Problem details: Scan the data beneath this task and copy each line that includes "LIGHT".

Given records:
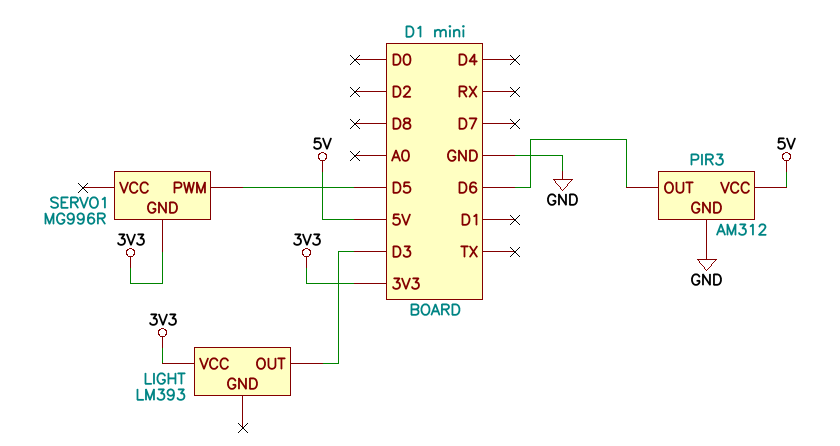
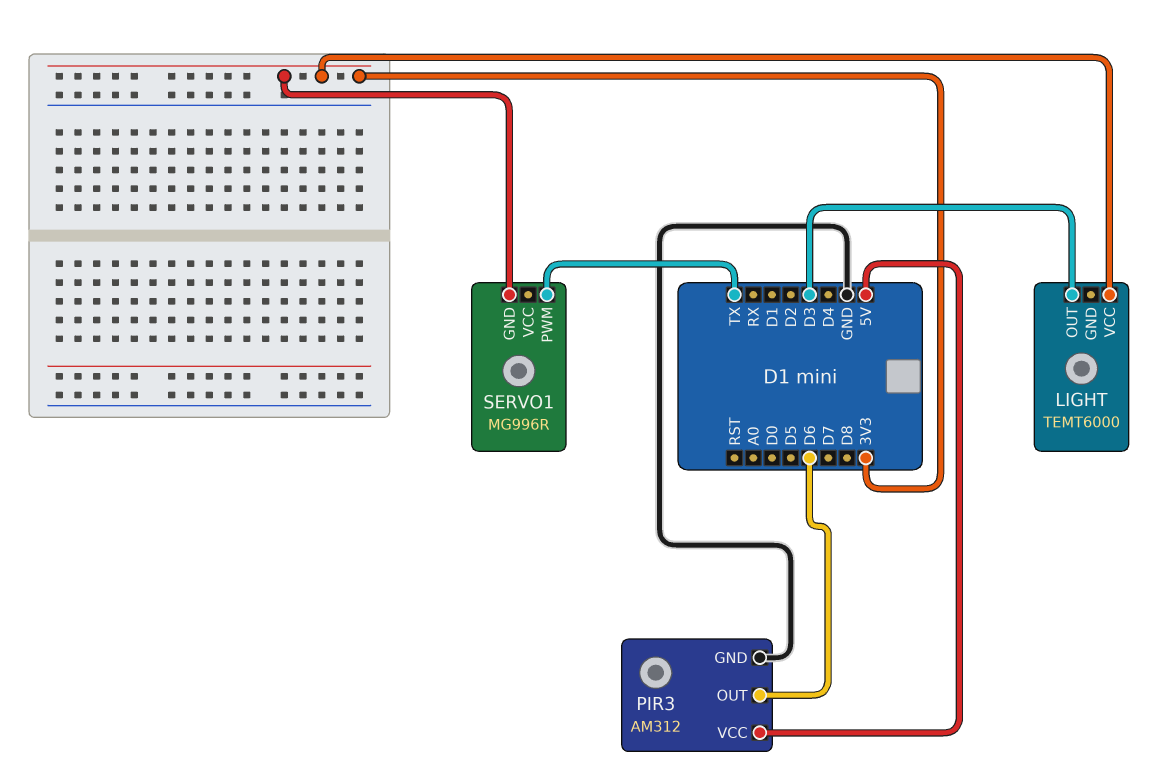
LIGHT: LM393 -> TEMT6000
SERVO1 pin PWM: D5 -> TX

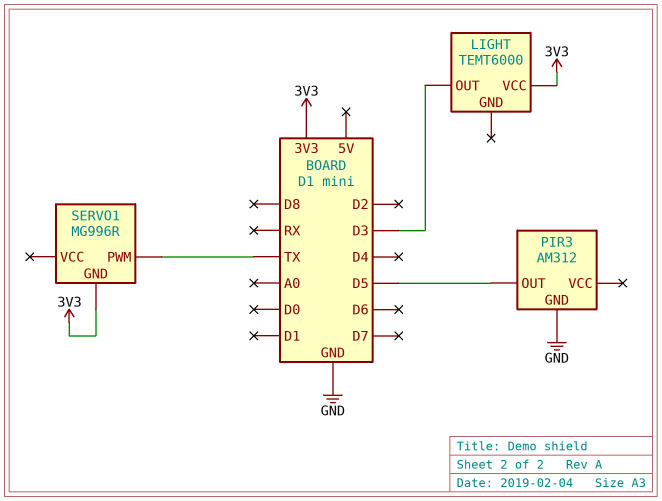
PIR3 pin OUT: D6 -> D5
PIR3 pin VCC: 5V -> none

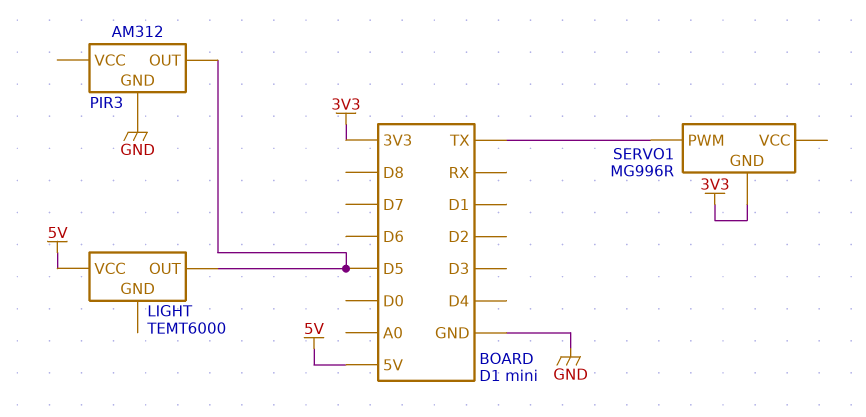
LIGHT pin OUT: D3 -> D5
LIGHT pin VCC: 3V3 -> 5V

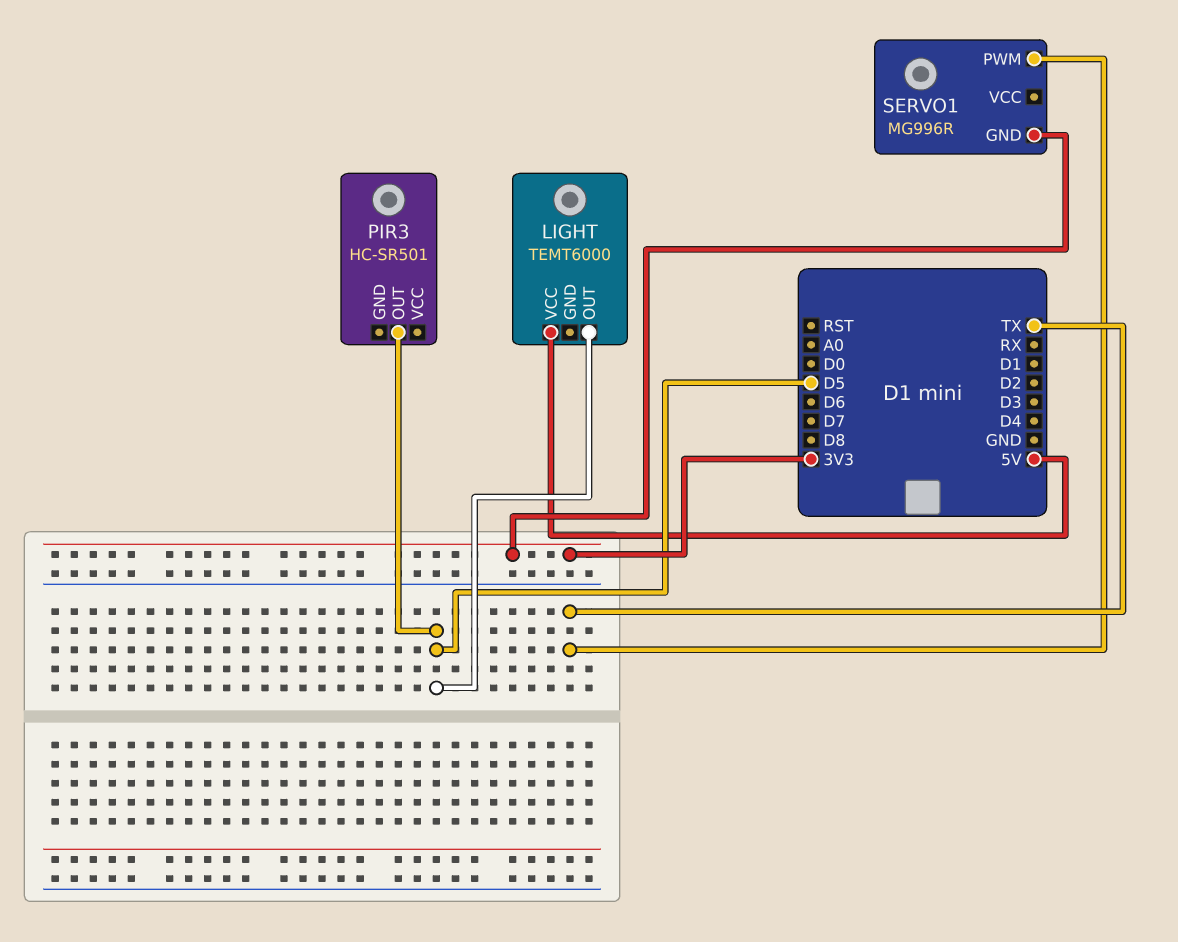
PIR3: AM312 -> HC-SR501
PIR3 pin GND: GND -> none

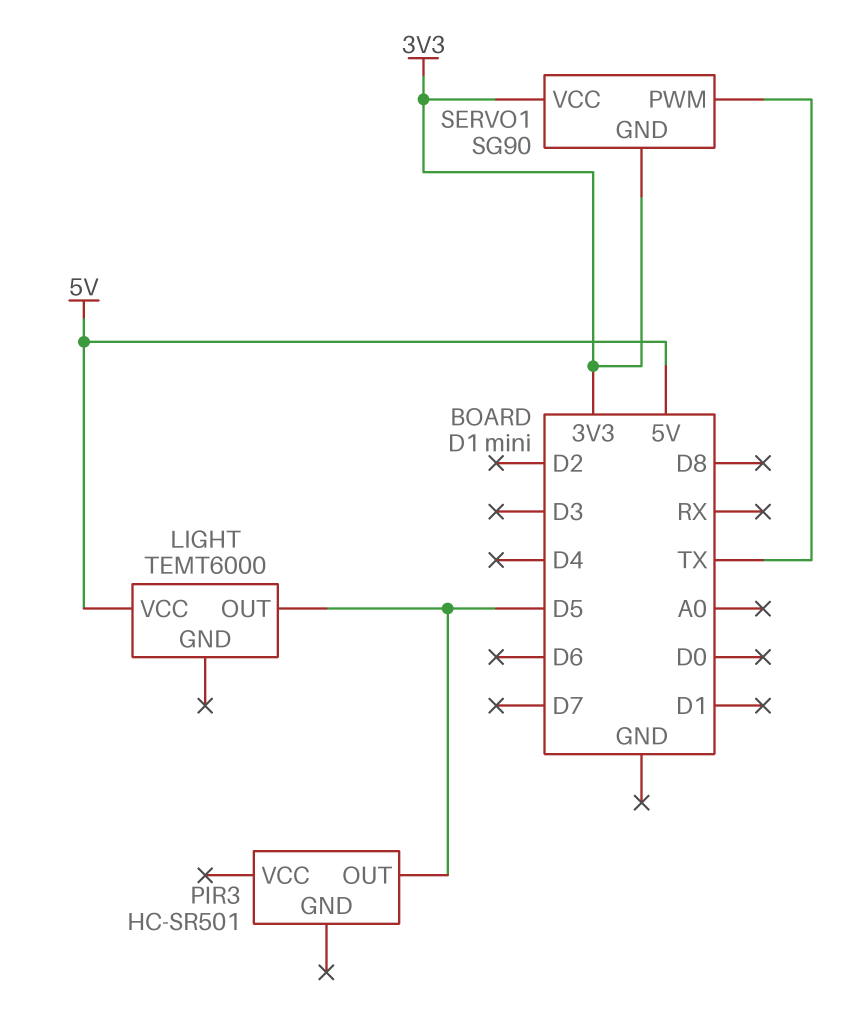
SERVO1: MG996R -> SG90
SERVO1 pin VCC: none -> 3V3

Result:
LIGHT: LM393 -> TEMT6000
LIGHT pin OUT: D3 -> D5
LIGHT pin VCC: 3V3 -> 5V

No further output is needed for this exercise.